Data entries:

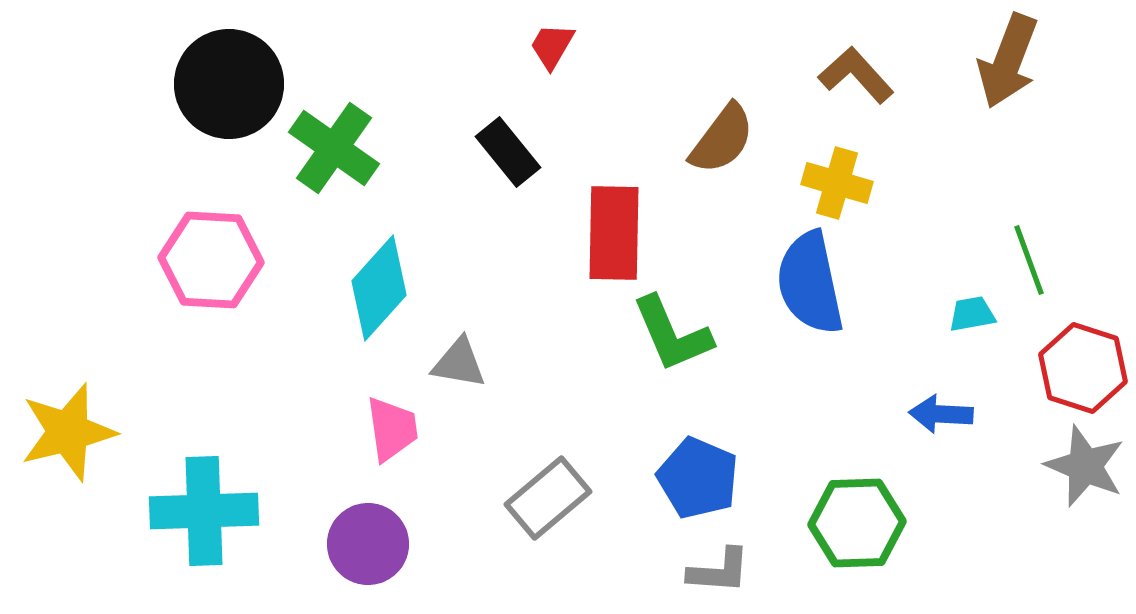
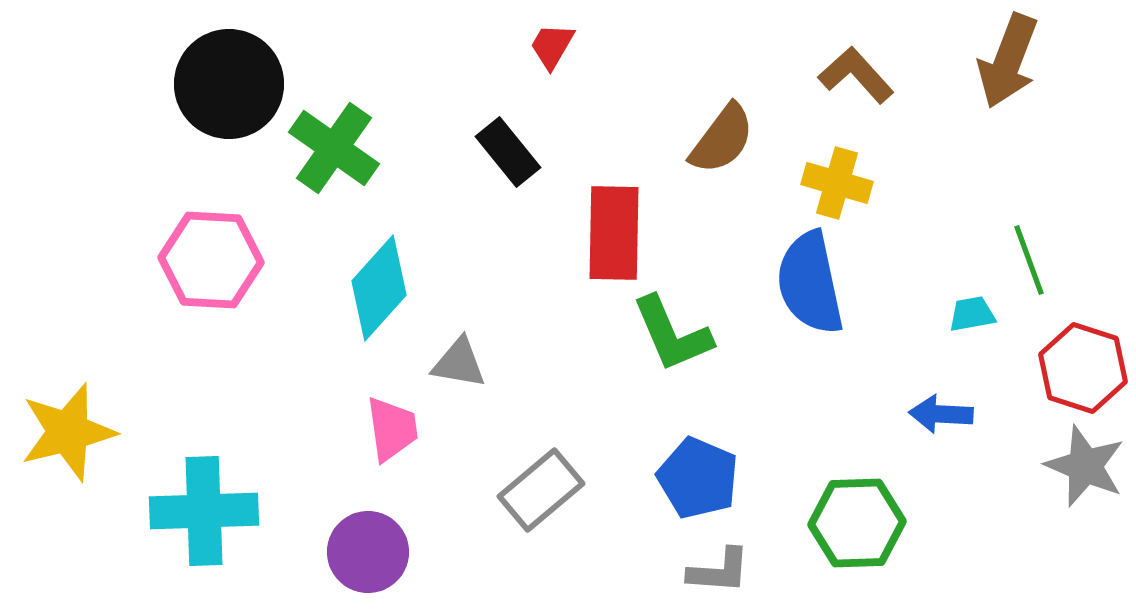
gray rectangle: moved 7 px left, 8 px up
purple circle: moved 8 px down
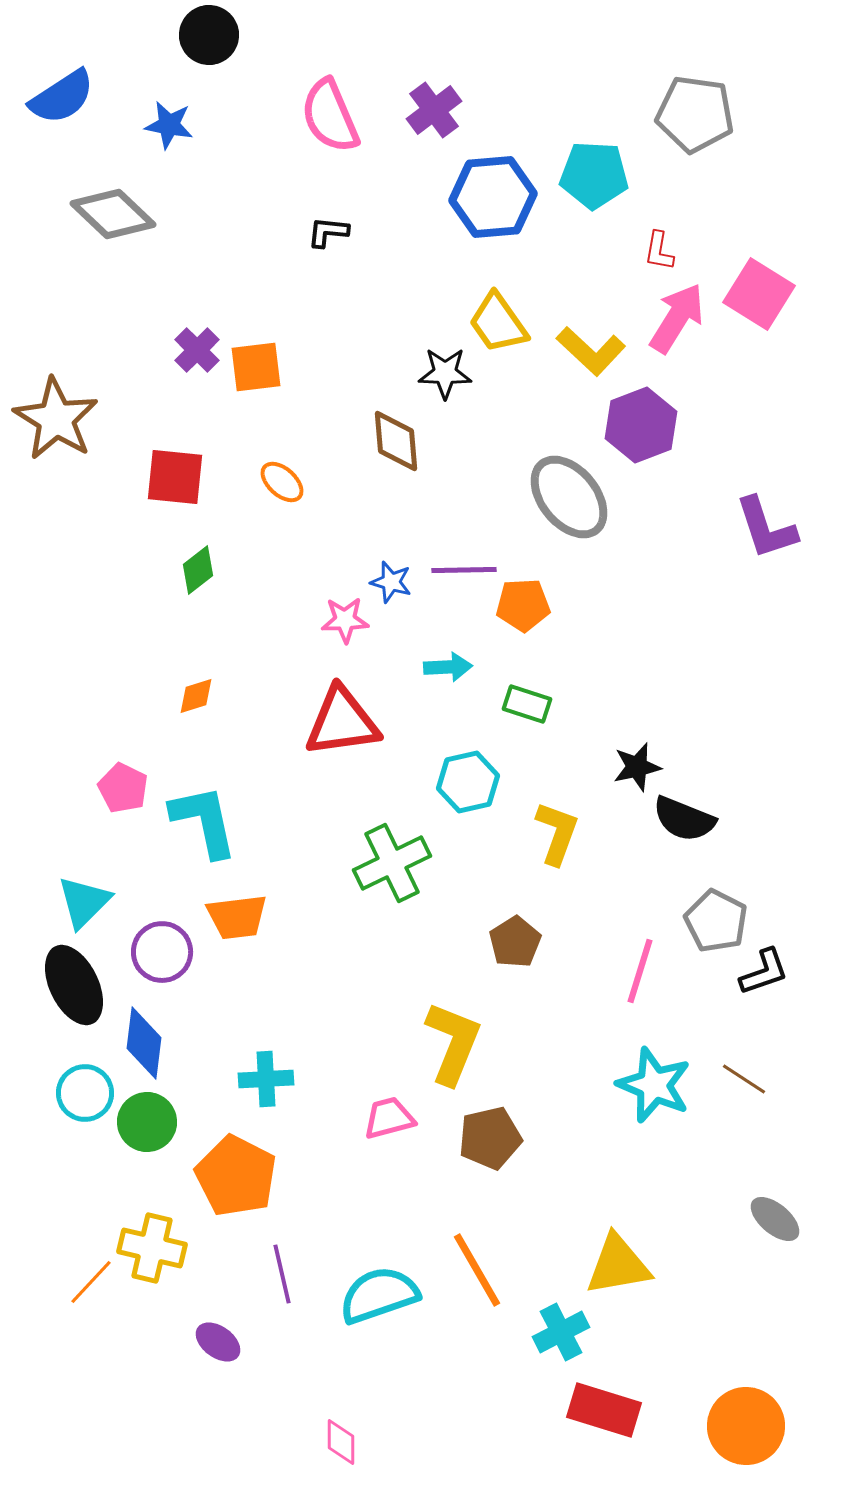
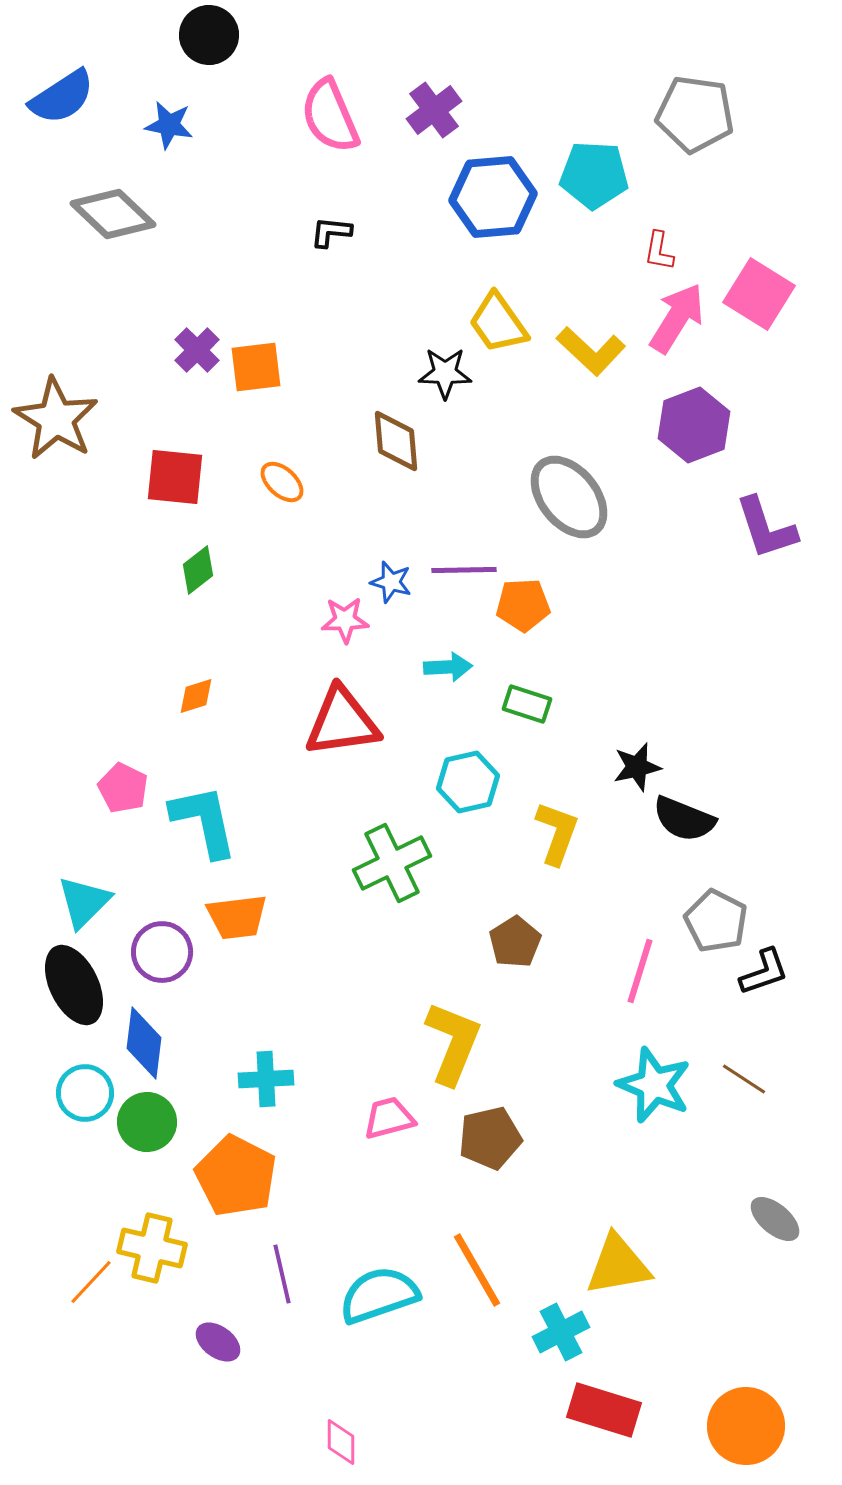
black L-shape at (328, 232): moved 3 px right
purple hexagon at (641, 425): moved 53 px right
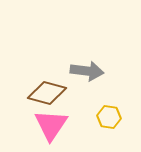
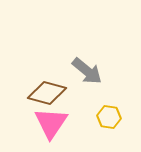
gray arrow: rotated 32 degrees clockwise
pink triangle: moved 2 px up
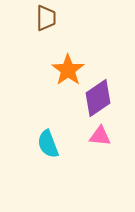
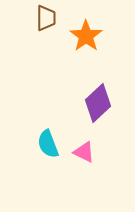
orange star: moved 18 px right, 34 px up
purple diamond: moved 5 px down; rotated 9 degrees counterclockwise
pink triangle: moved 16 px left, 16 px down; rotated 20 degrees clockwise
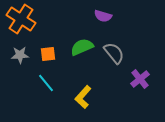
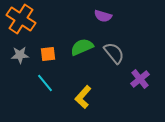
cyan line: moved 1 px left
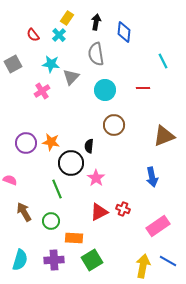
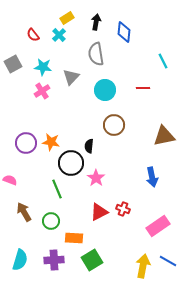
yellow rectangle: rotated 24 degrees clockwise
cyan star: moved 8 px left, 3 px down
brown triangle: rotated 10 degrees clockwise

Goal of the exercise
Pictures excluded, return exactly the lines from the one with "cyan line: moved 1 px left" through the final line of the entries above, both included.

Response
cyan line: moved 1 px left
yellow rectangle: rotated 24 degrees clockwise
cyan star: moved 8 px left, 3 px down
brown triangle: rotated 10 degrees clockwise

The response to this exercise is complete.